Required action: The lines from the beginning of the records below through the one holding "cyan circle: (148, 183)" are to be copied exactly; leave the pictures out.

-.-.-

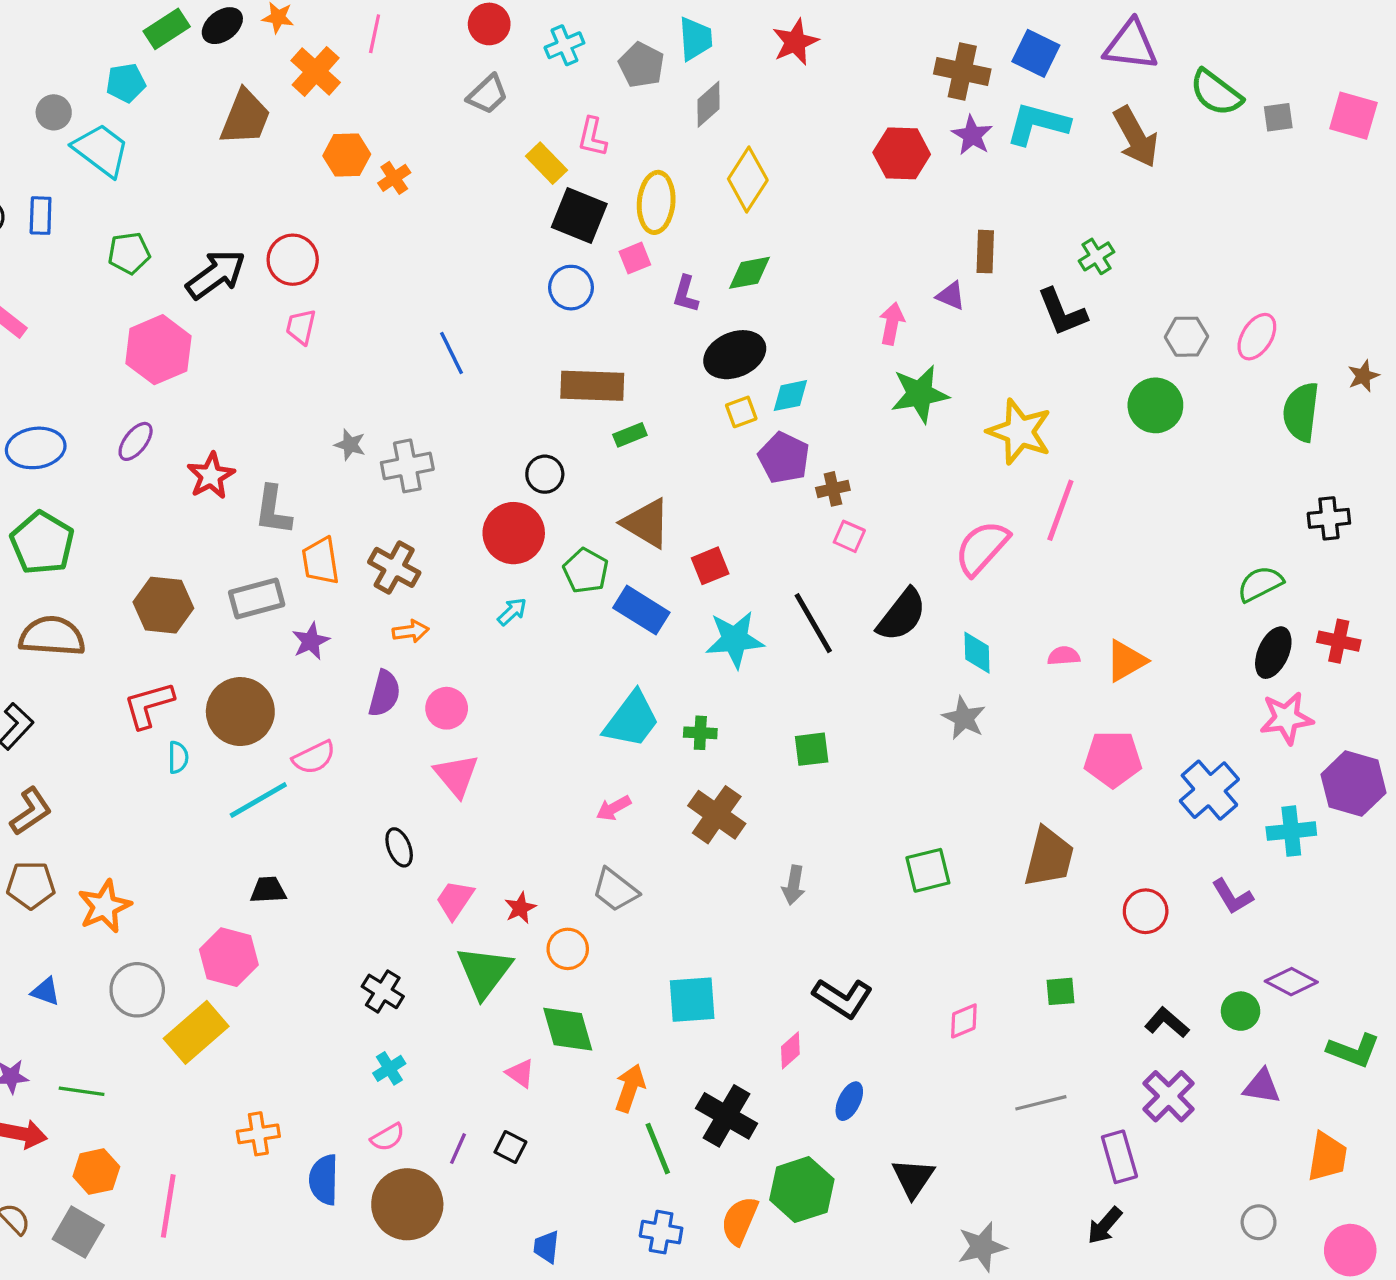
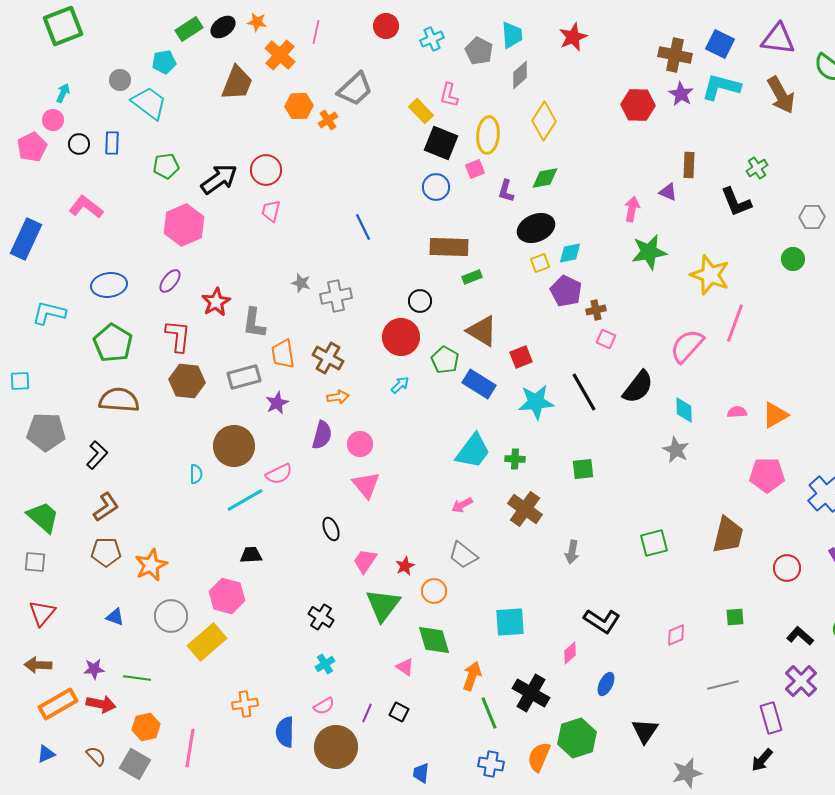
gray trapezoid: (488, 94) -> (355, 89), moved, size x1.4
green circle: (1155, 405) -> (793, 259), size x0.7
red L-shape: (149, 705) -> (178, 336), moved, turned 112

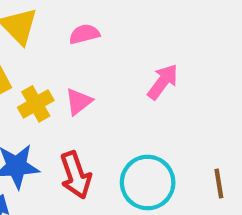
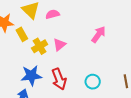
pink semicircle: (84, 34) -> (53, 14), moved
cyan circle: (148, 183) -> (93, 82), size x0.6

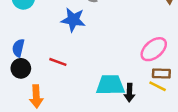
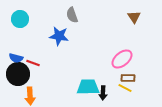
blue semicircle: (18, 48) -> (16, 58), turned -88
red line: (58, 62) -> (33, 63), moved
black circle: (21, 68) -> (18, 74), size x1.5

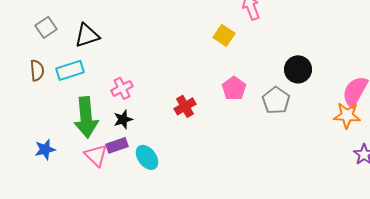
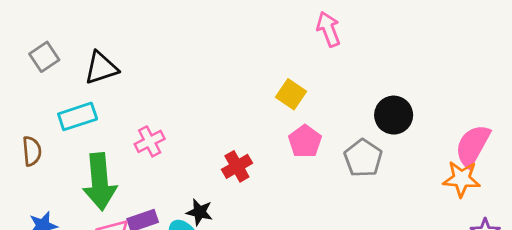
yellow square: (224, 35) -> (291, 94), moved
brown semicircle: (37, 70) -> (32, 151), moved
black star: (123, 119) -> (200, 212), moved, turned 30

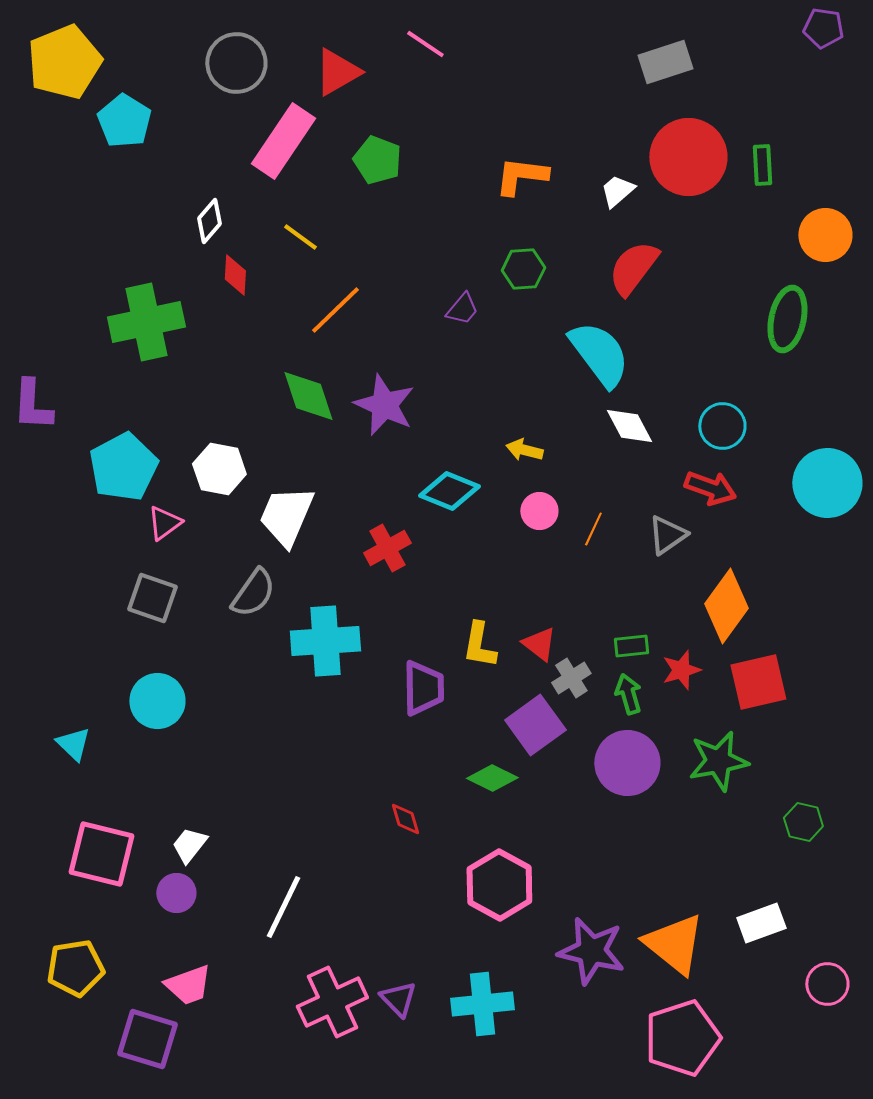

-.-.-

Written answer:
gray trapezoid: (488, 94) -> (355, 89), moved, size x1.4
green circle: (1155, 405) -> (793, 259), size x0.7
red L-shape: (149, 705) -> (178, 336), moved, turned 112

pink semicircle: (84, 34) -> (53, 14), moved
cyan circle: (148, 183) -> (93, 82), size x0.6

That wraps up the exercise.